_THE TASK_
Down to the last line, restate the records below word for word, dropping every image.

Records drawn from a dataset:

------------------------------------------------------------------------

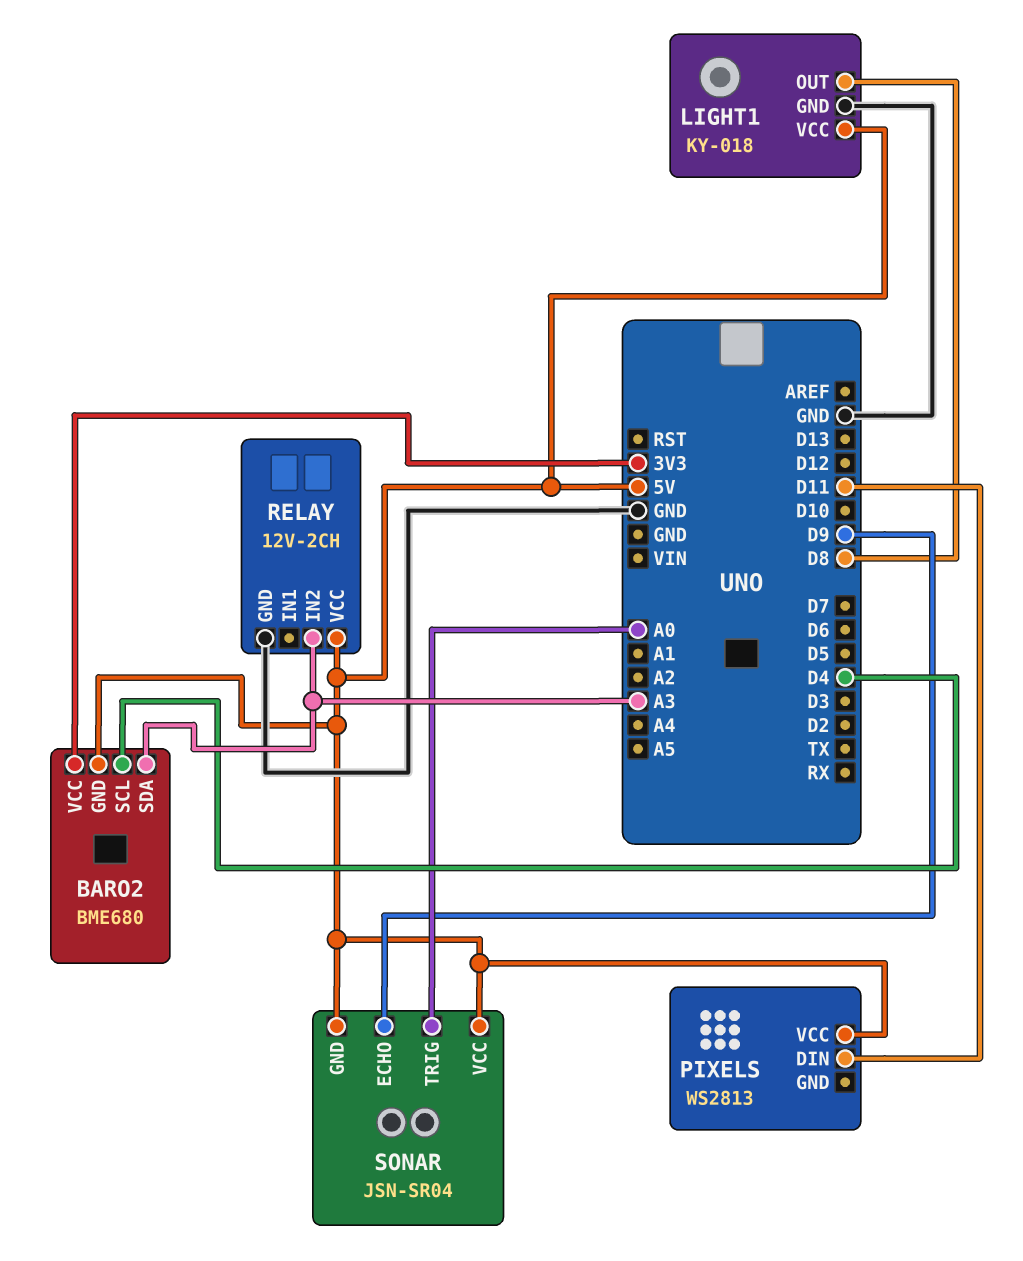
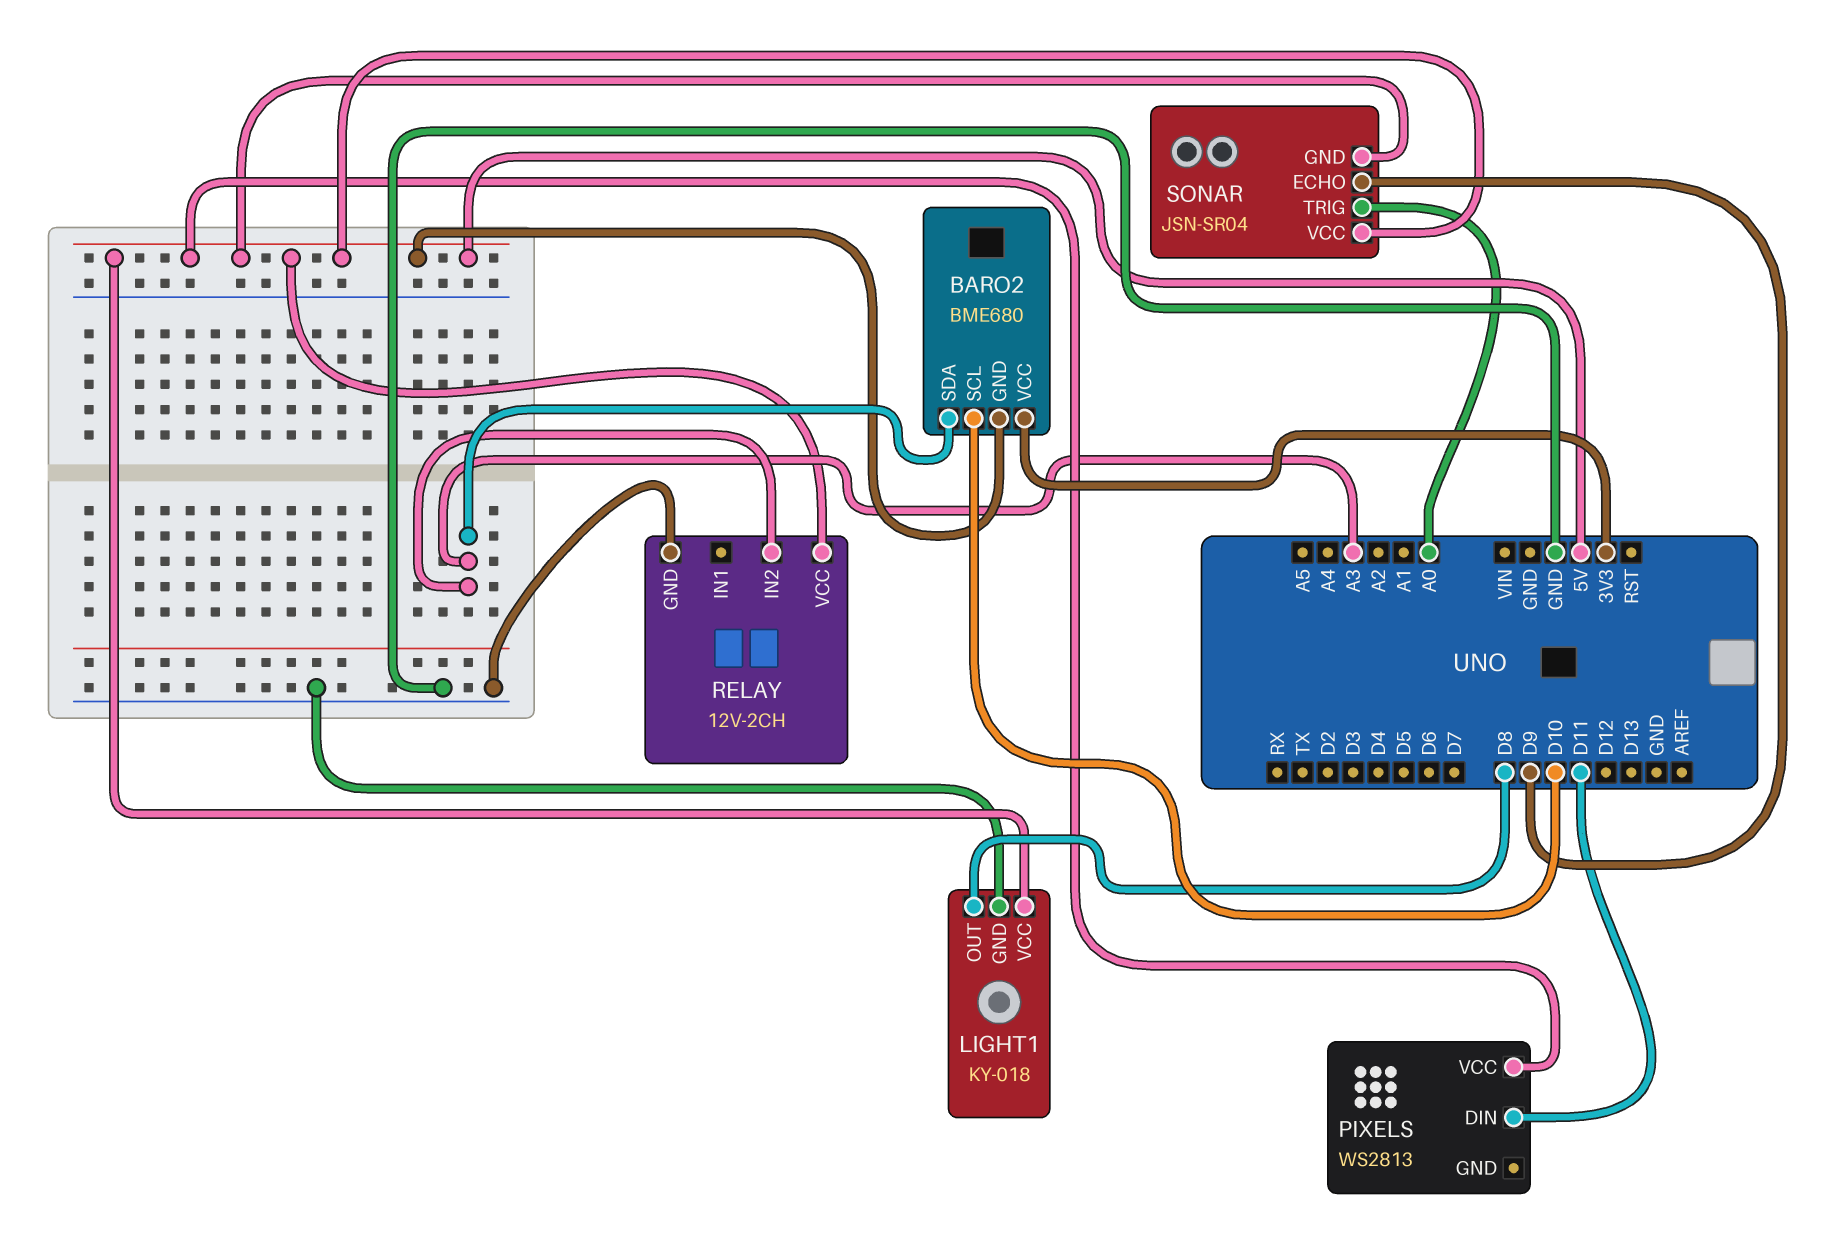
BARO2 pin SCL: D4 -> D10

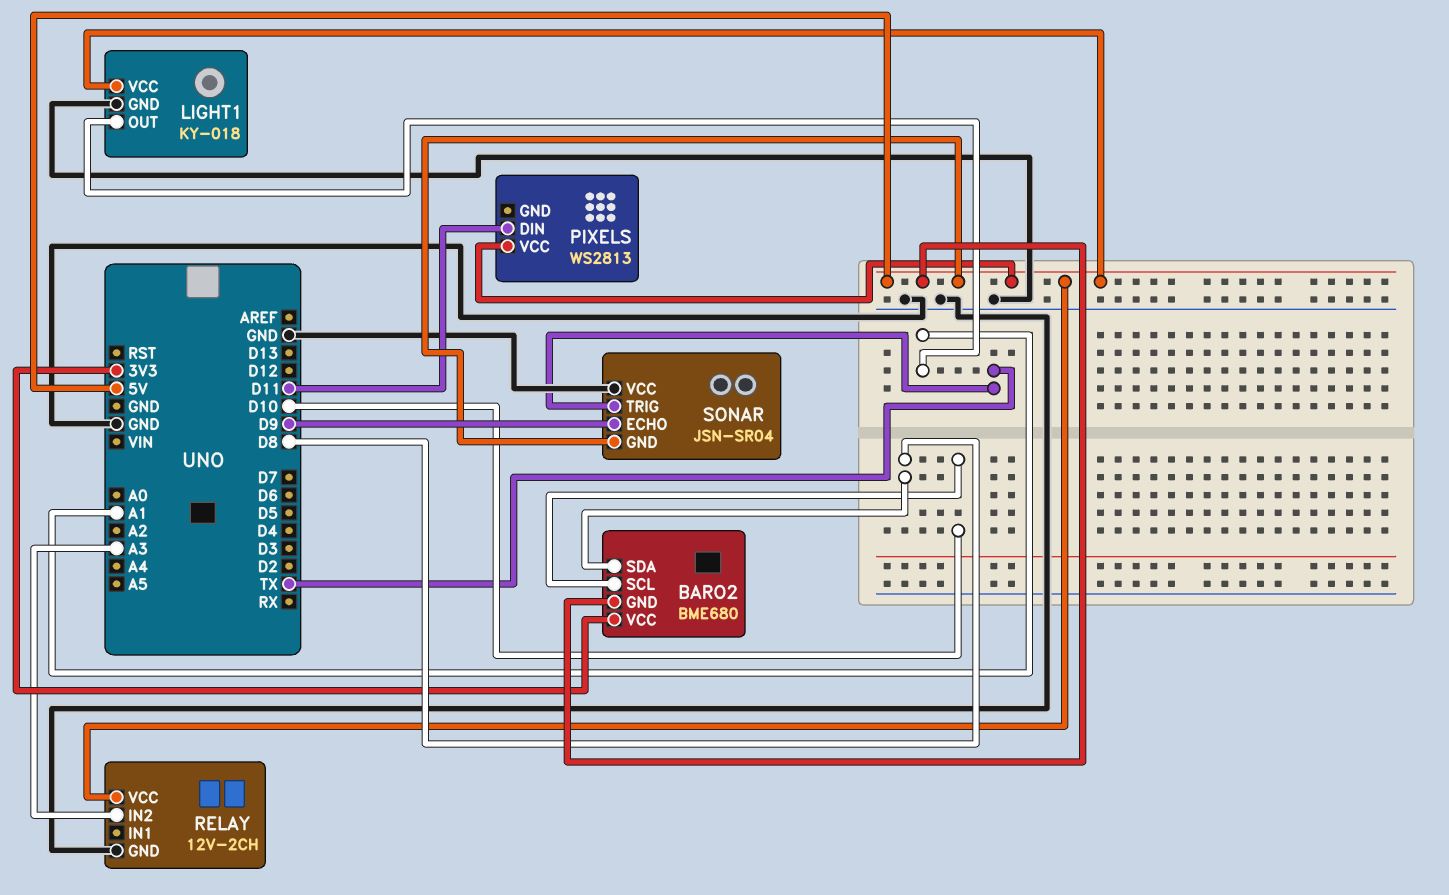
BARO2 pin SDA: A3 -> D8
LIGHT1 pin OUT: D8 -> A1
SONAR pin TRIG: A0 -> TX
SONAR pin VCC: 5V -> GND

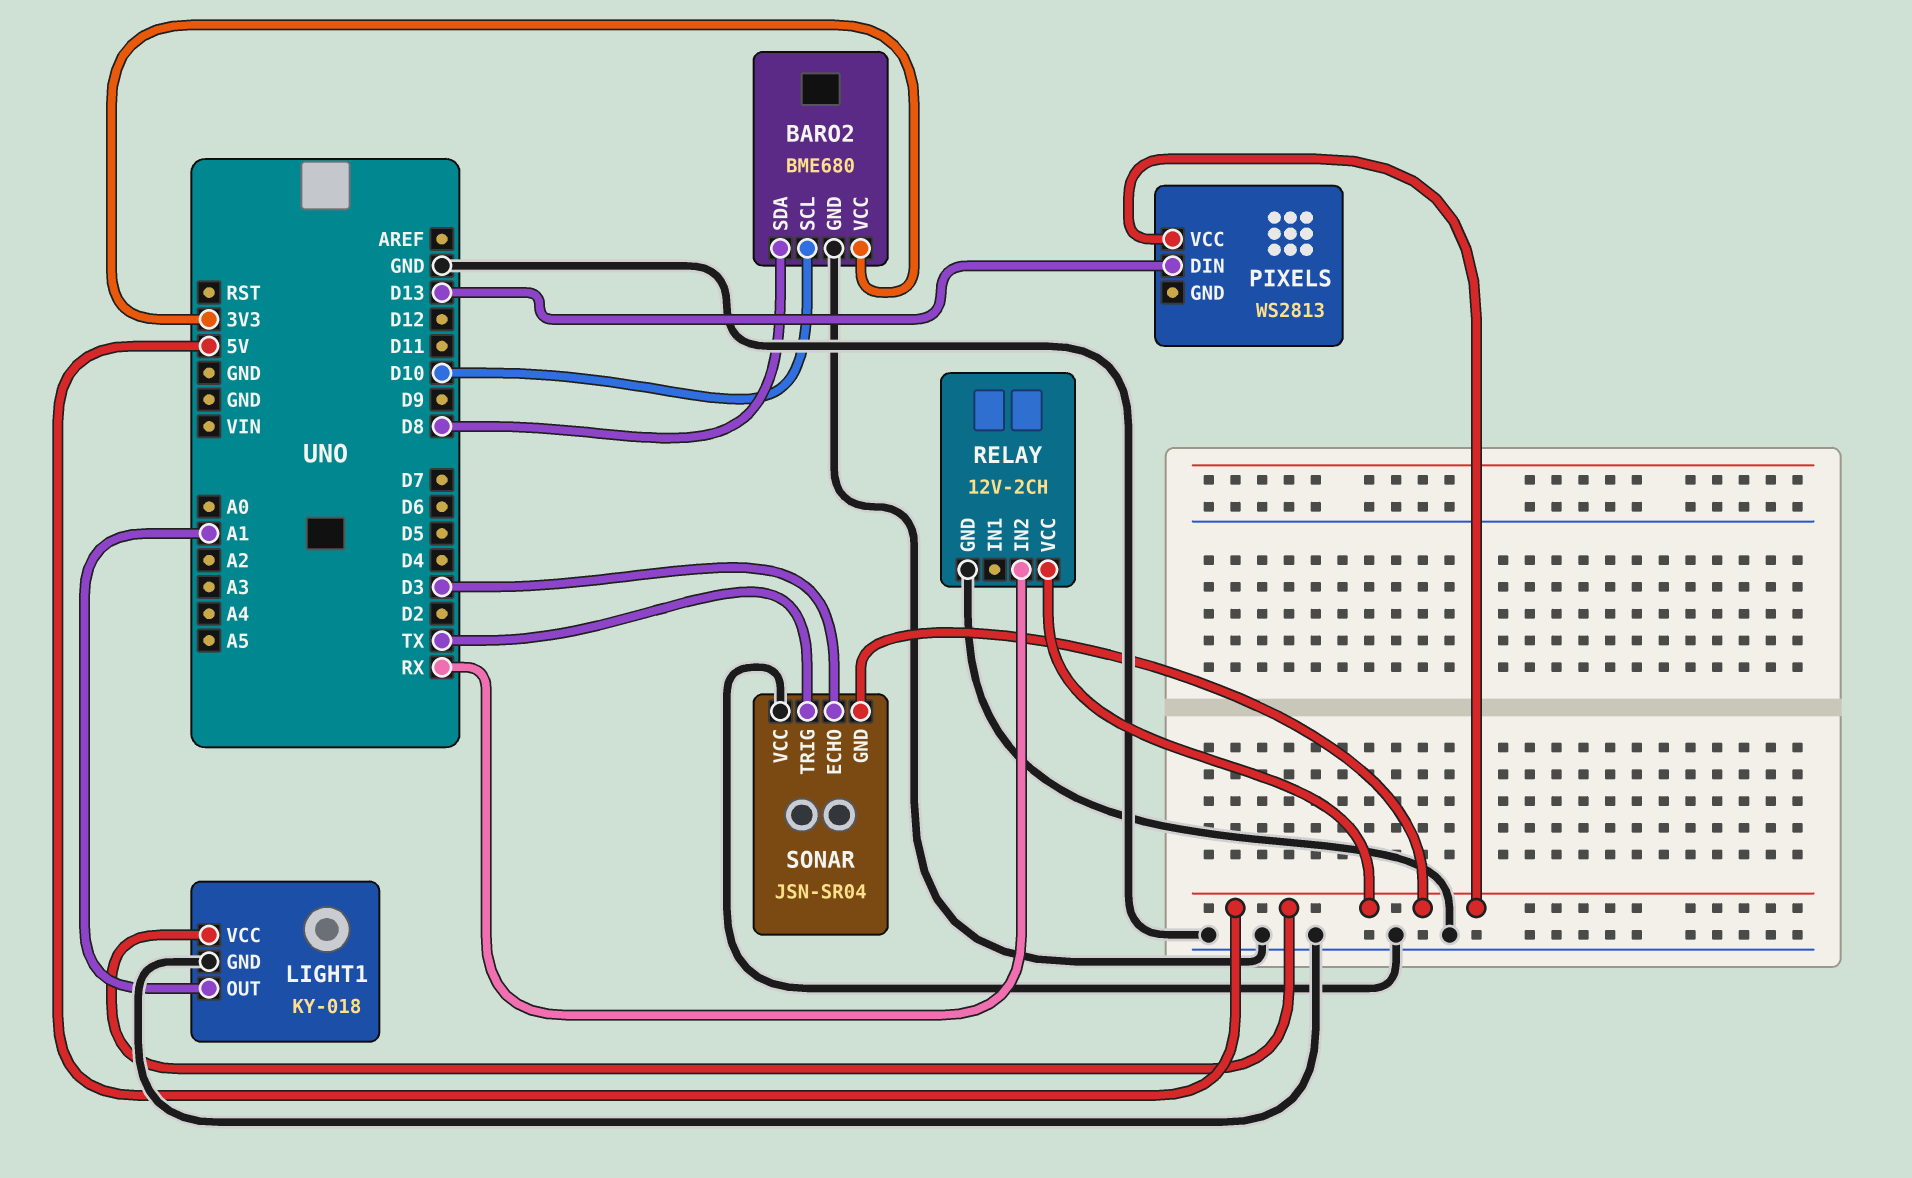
BARO2 pin GND: 5V -> GND
PIXELS pin DIN: D11 -> D13
RELAY pin IN2: A3 -> RX
SONAR pin ECHO: D9 -> D3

------------------------------------------------------------------------

_SOLUTION TO THIS EXERCISE_
BARO2 pin SCL: D4 -> D10

BARO2 pin SDA: A3 -> D8
LIGHT1 pin OUT: D8 -> A1
SONAR pin TRIG: A0 -> TX
SONAR pin VCC: 5V -> GND

BARO2 pin GND: 5V -> GND
PIXELS pin DIN: D11 -> D13
RELAY pin IN2: A3 -> RX
SONAR pin ECHO: D9 -> D3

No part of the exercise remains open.